» **Your objective**:
Copy out the records below word for word, keeping every line and its spacing unchanged.

» **Records**:

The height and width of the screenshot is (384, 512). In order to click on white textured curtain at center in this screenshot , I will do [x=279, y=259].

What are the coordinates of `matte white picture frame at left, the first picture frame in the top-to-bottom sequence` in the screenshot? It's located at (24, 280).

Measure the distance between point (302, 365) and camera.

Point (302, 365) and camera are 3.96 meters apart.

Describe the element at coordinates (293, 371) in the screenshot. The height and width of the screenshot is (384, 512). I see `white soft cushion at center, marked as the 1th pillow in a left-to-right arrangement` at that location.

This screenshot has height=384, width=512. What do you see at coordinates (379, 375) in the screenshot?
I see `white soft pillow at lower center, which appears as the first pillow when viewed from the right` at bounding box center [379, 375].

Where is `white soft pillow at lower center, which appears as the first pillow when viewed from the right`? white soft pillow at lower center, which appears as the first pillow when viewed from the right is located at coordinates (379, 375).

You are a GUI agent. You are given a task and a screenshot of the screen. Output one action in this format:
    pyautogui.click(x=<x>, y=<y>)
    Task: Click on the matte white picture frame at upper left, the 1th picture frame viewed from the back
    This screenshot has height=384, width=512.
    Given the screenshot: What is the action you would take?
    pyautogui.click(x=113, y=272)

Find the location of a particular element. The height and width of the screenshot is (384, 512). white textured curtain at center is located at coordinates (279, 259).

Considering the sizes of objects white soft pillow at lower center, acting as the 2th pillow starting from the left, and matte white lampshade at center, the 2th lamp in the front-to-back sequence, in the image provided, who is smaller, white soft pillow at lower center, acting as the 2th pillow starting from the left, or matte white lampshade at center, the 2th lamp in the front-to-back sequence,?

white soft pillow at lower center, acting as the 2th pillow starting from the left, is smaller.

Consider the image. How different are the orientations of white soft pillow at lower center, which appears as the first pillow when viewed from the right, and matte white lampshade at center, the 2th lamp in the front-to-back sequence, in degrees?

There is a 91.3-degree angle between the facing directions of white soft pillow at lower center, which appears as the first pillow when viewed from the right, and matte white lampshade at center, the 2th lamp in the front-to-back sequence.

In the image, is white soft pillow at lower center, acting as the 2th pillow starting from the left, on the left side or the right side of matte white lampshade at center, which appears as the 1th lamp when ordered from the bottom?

» **In response**:
The height and width of the screenshot is (384, 512). In order to click on white textured curtain at center in this screenshot , I will do [x=279, y=259].

What are the coordinates of `matte white picture frame at left, the first picture frame in the top-to-bottom sequence` in the screenshot? It's located at (24, 280).

Measure the distance between point (302, 365) and camera.

Point (302, 365) and camera are 3.96 meters apart.

Describe the element at coordinates (293, 371) in the screenshot. The height and width of the screenshot is (384, 512). I see `white soft cushion at center, marked as the 1th pillow in a left-to-right arrangement` at that location.

This screenshot has height=384, width=512. What do you see at coordinates (379, 375) in the screenshot?
I see `white soft pillow at lower center, which appears as the first pillow when viewed from the right` at bounding box center [379, 375].

Where is `white soft pillow at lower center, which appears as the first pillow when viewed from the right`? white soft pillow at lower center, which appears as the first pillow when viewed from the right is located at coordinates (379, 375).

You are a GUI agent. You are given a task and a screenshot of the screen. Output one action in this format:
    pyautogui.click(x=<x>, y=<y>)
    Task: Click on the matte white picture frame at upper left, the 1th picture frame viewed from the back
    This screenshot has height=384, width=512.
    Given the screenshot: What is the action you would take?
    pyautogui.click(x=113, y=272)

Find the location of a particular element. The height and width of the screenshot is (384, 512). white textured curtain at center is located at coordinates (279, 259).

Considering the sizes of objects white soft pillow at lower center, acting as the 2th pillow starting from the left, and matte white lampshade at center, the 2th lamp in the front-to-back sequence, in the image provided, who is smaller, white soft pillow at lower center, acting as the 2th pillow starting from the left, or matte white lampshade at center, the 2th lamp in the front-to-back sequence,?

white soft pillow at lower center, acting as the 2th pillow starting from the left, is smaller.

Consider the image. How different are the orientations of white soft pillow at lower center, which appears as the first pillow when viewed from the right, and matte white lampshade at center, the 2th lamp in the front-to-back sequence, in degrees?

There is a 91.3-degree angle between the facing directions of white soft pillow at lower center, which appears as the first pillow when viewed from the right, and matte white lampshade at center, the 2th lamp in the front-to-back sequence.

In the image, is white soft pillow at lower center, acting as the 2th pillow starting from the left, on the left side or the right side of matte white lampshade at center, which appears as the 1th lamp when ordered from the bottom?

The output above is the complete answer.